THE TASK:
Your task is to return the listing below word for word, without any of its images.

SUPPLIED INFORMATION:
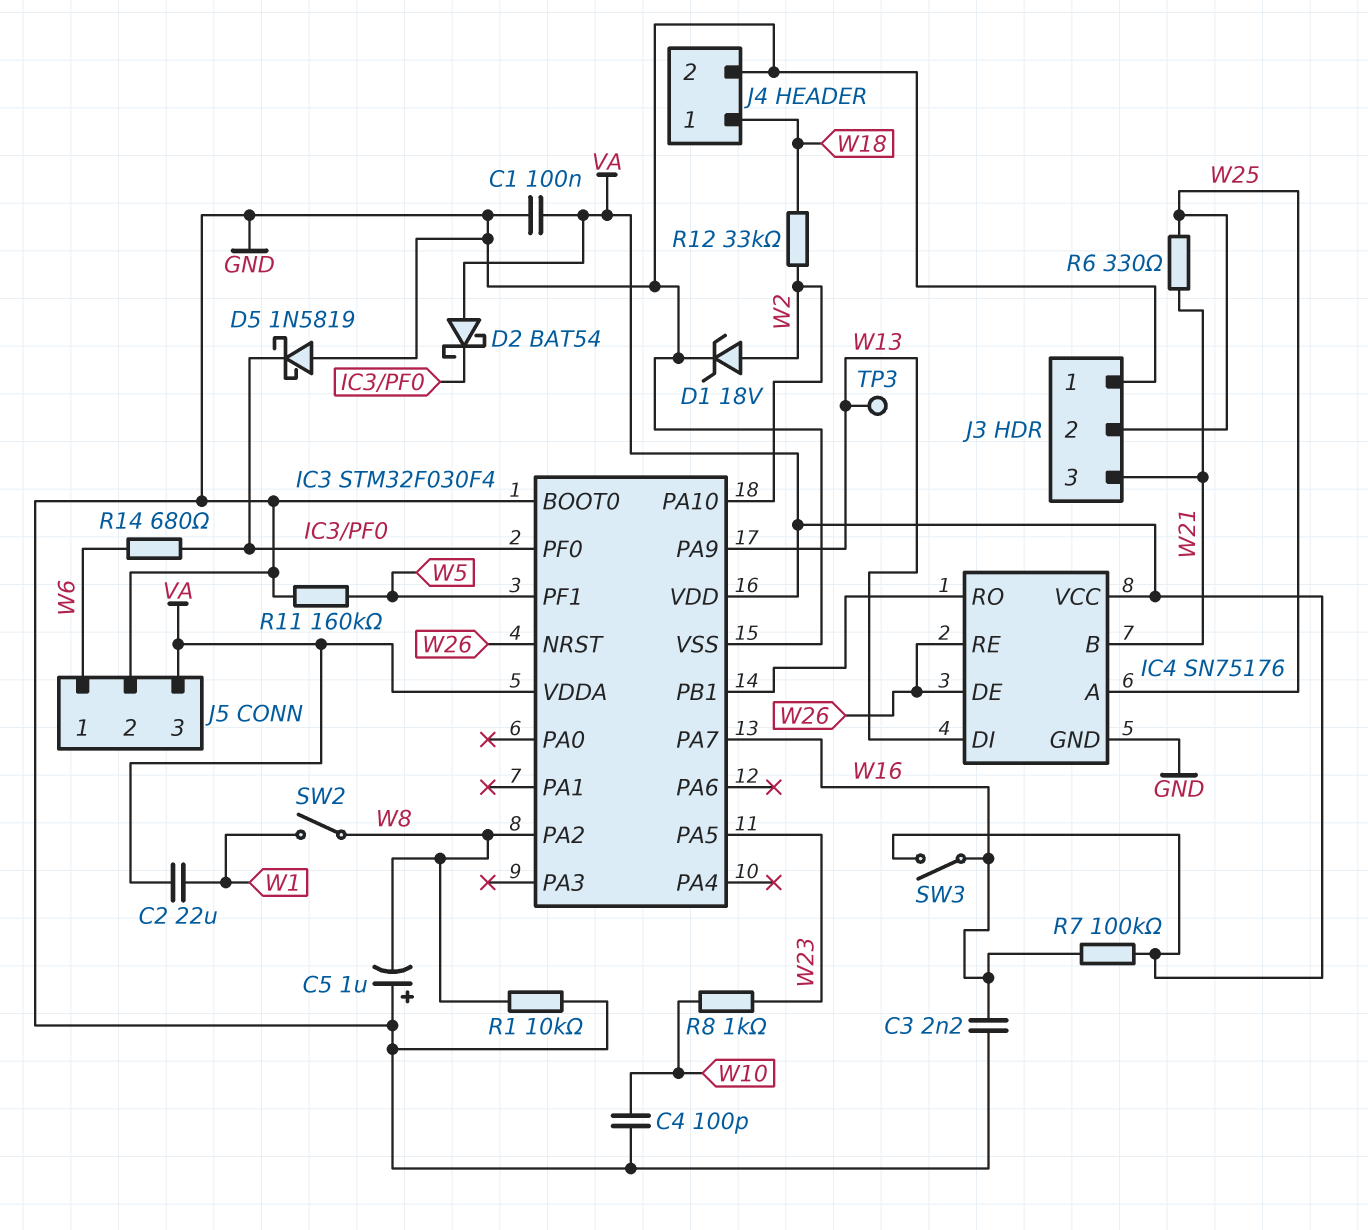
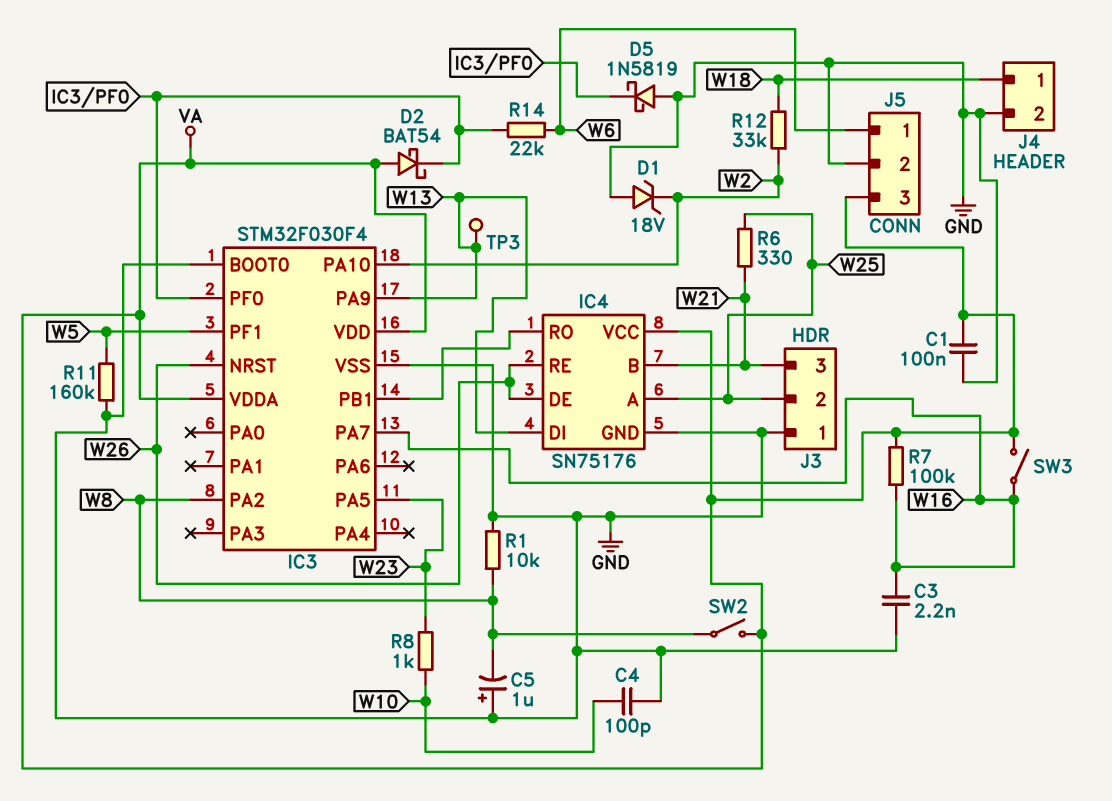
C2: 22uF (VA, W1) -> none
D1: zener 18V (A W2, K GND) -> zener 18V (A GND, K W2)
R14: 680 (IC3/PF0, W6) -> 22k (IC3/PF0, W6)
SW2: switch (W1, W8) -> switch (VA, W8)

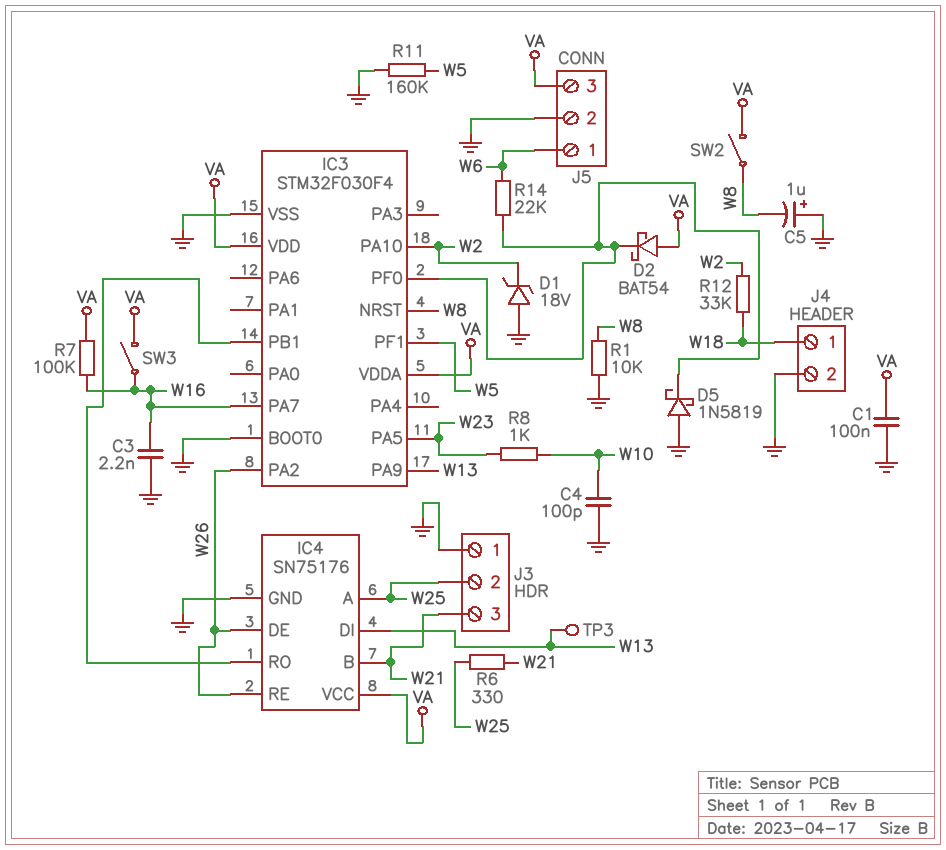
IC3 pin NRST: W26 -> W8
IC3 pin PA2: W8 -> W26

SOLUTION TO THIS TASK:
C2: 22uF (VA, W1) -> none
D1: zener 18V (A W2, K GND) -> zener 18V (A GND, K W2)
R14: 680 (IC3/PF0, W6) -> 22k (IC3/PF0, W6)
SW2: switch (W1, W8) -> switch (VA, W8)

IC3 pin NRST: W26 -> W8
IC3 pin PA2: W8 -> W26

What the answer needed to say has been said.